> [WHAT IS NEEDED] Go to the line containing "R4: none -> 18k (N5, VDD)" below; retype it and all following lines exactly, and leave out the pictures.

[Change detection data]
::::

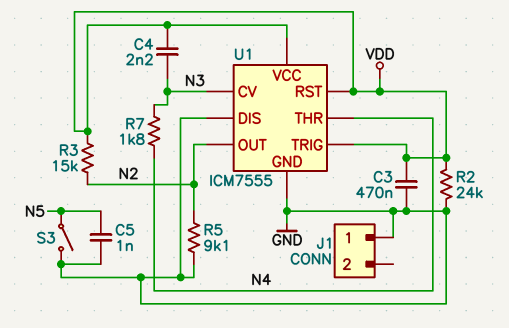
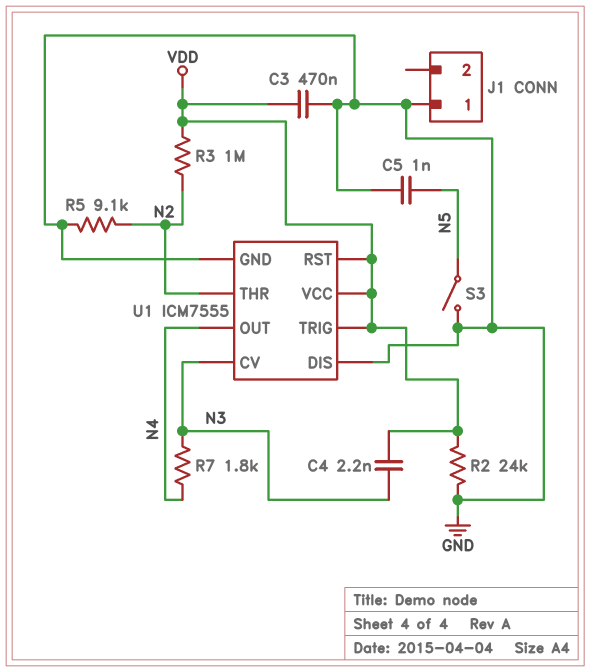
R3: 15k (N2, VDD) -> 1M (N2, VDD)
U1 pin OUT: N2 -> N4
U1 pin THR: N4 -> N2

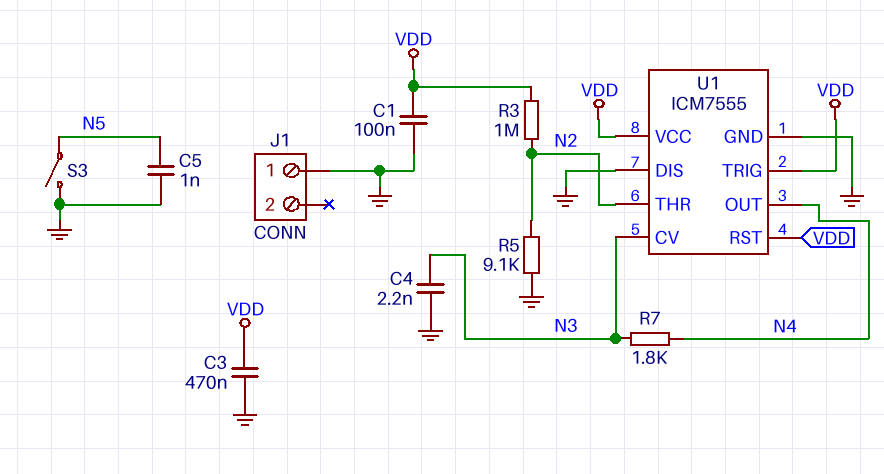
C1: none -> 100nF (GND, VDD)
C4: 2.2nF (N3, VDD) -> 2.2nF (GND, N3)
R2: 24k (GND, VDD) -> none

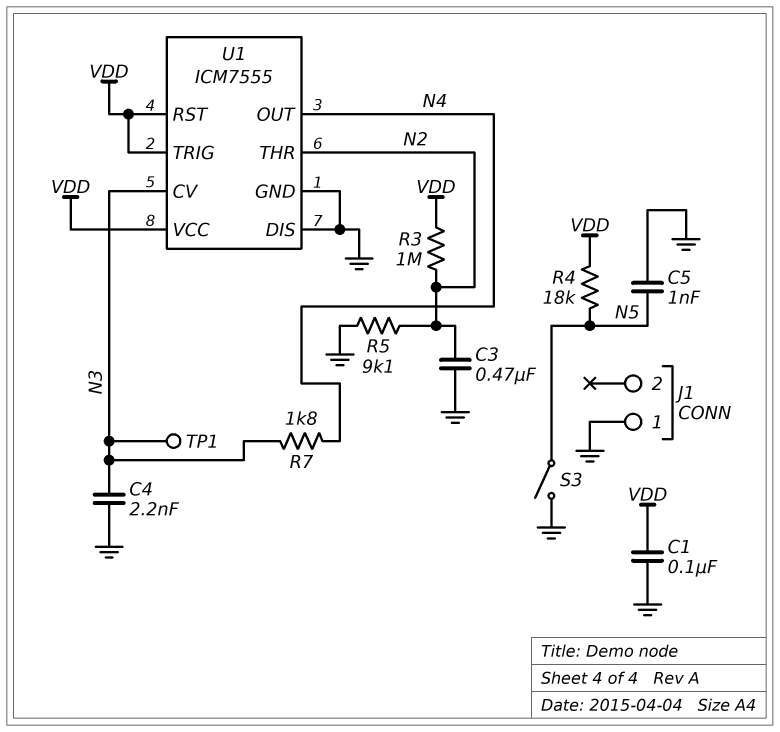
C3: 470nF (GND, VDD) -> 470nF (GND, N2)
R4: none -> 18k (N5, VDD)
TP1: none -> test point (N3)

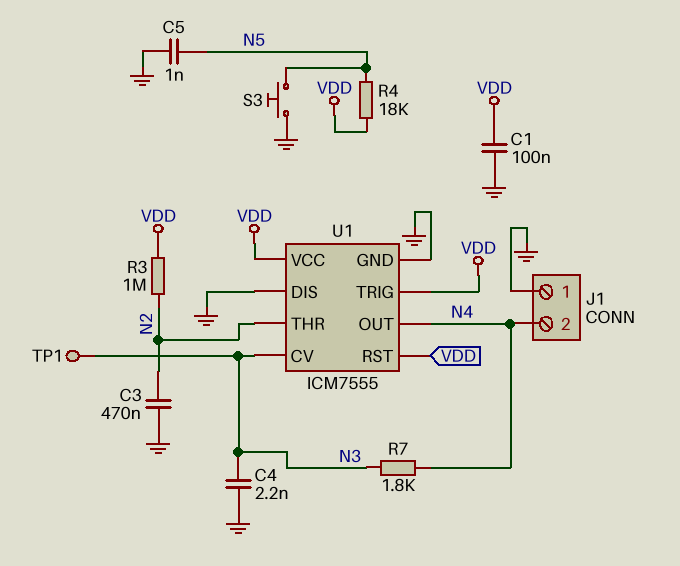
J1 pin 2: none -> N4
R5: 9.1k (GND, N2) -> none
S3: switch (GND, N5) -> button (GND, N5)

::::

> [RESULT OF THE TASK]
R4: none -> 18k (N5, VDD)
TP1: none -> test point (N3)

J1 pin 2: none -> N4
R5: 9.1k (GND, N2) -> none
S3: switch (GND, N5) -> button (GND, N5)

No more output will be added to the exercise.